Wherever pictures occur in the entries below, leave them out and retype the rest exactly.
----------------
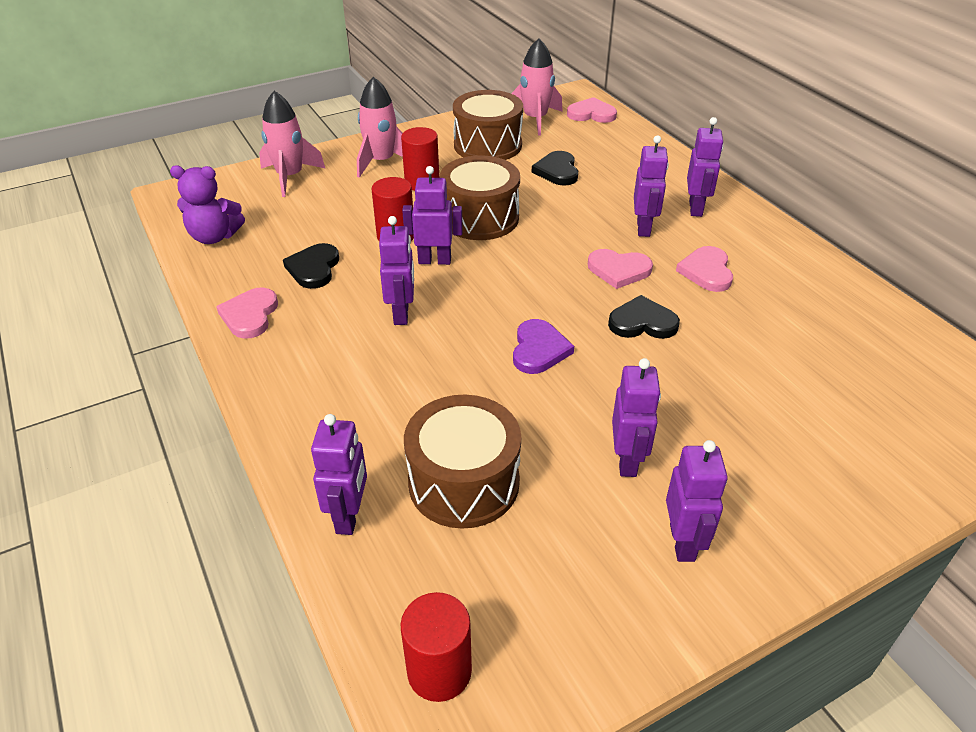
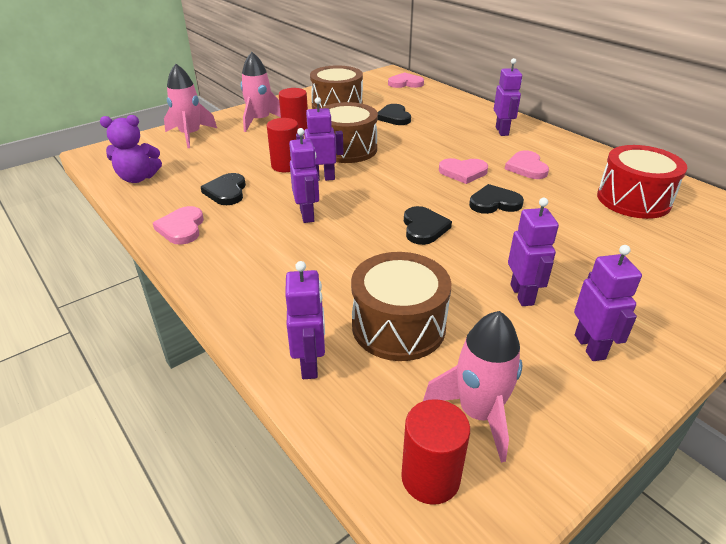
camera: 10 degrees left, 5 degrees down
(535, 119) = (366, 89): pink rocket -> pink rocket (478, 413)
(539, 349) = (424, 228): purple heart -> black heart
(644, 228) = (470, 145): purple robot -> none
(832, 338) = (633, 199): none -> red drum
----------------
Task answer —
camera: 10 degrees left, 5 degrees down
(535, 119) = (366, 89): pink rocket -> pink rocket (478, 413)
(539, 349) = (424, 228): purple heart -> black heart
(644, 228) = (470, 145): purple robot -> none
(832, 338) = (633, 199): none -> red drum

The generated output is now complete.